--- INFORMATION GIVEN ---

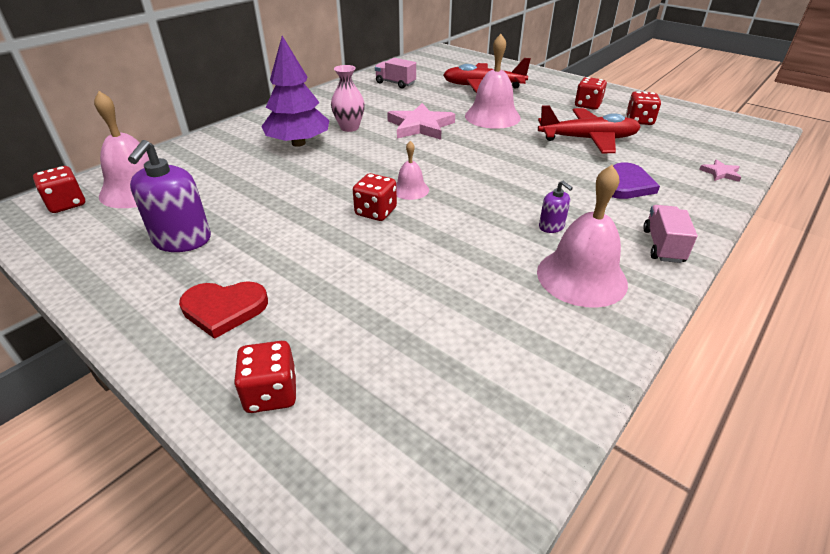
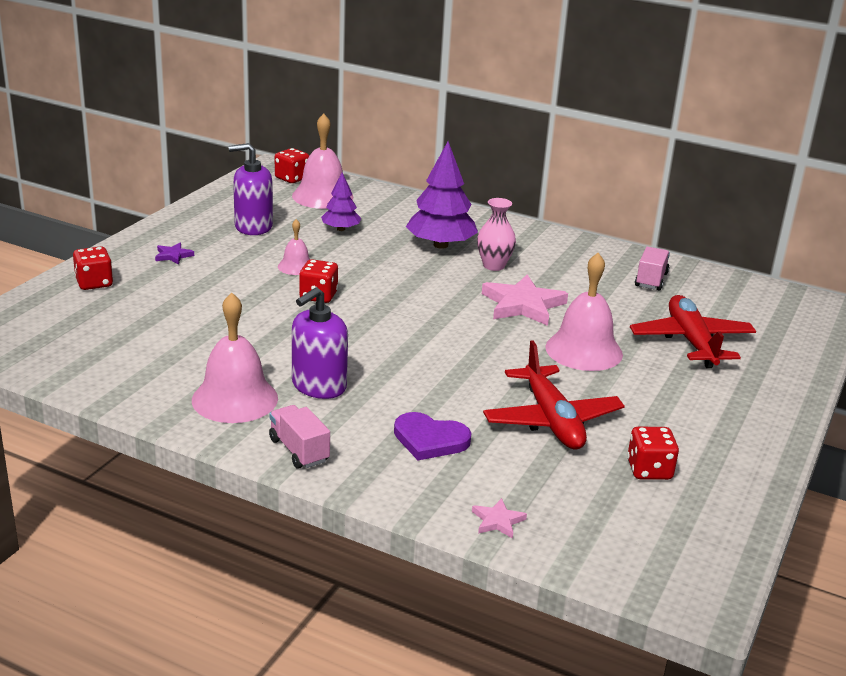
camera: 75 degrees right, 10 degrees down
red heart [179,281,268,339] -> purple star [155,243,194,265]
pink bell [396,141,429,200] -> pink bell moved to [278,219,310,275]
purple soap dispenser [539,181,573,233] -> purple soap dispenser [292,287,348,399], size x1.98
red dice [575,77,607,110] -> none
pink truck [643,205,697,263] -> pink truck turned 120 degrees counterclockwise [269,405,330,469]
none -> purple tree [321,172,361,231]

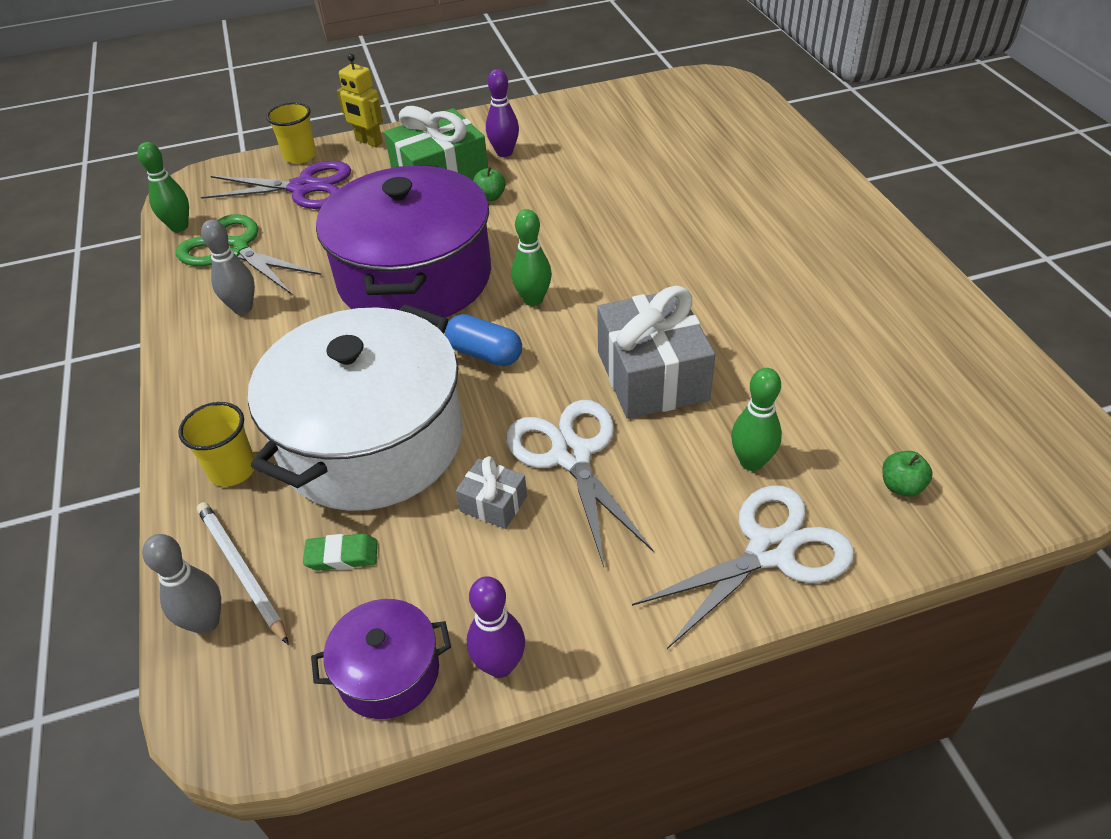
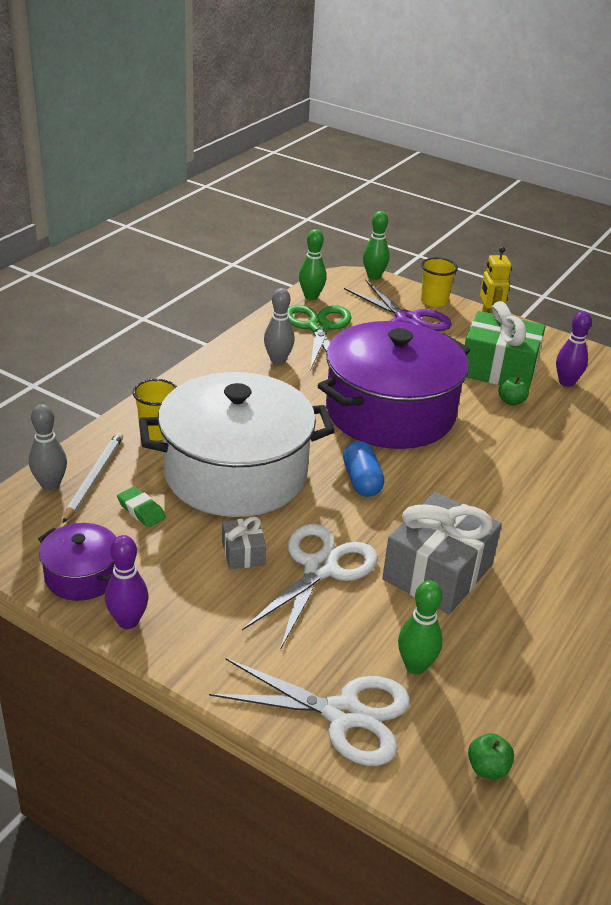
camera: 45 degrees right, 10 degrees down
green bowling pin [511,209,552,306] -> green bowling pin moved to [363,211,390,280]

---

Only the lines from the one holding "purple soap dispenser [539,181,573,233]" through the end of the records belong in the answer, copied exactly and without pictures.

- _REPLY_
purple soap dispenser [539,181,573,233] -> purple soap dispenser [292,287,348,399], size x1.98
red dice [575,77,607,110] -> none
pink truck [643,205,697,263] -> pink truck turned 120 degrees counterclockwise [269,405,330,469]
none -> purple tree [321,172,361,231]

camera: 45 degrees right, 10 degrees down
green bowling pin [511,209,552,306] -> green bowling pin moved to [363,211,390,280]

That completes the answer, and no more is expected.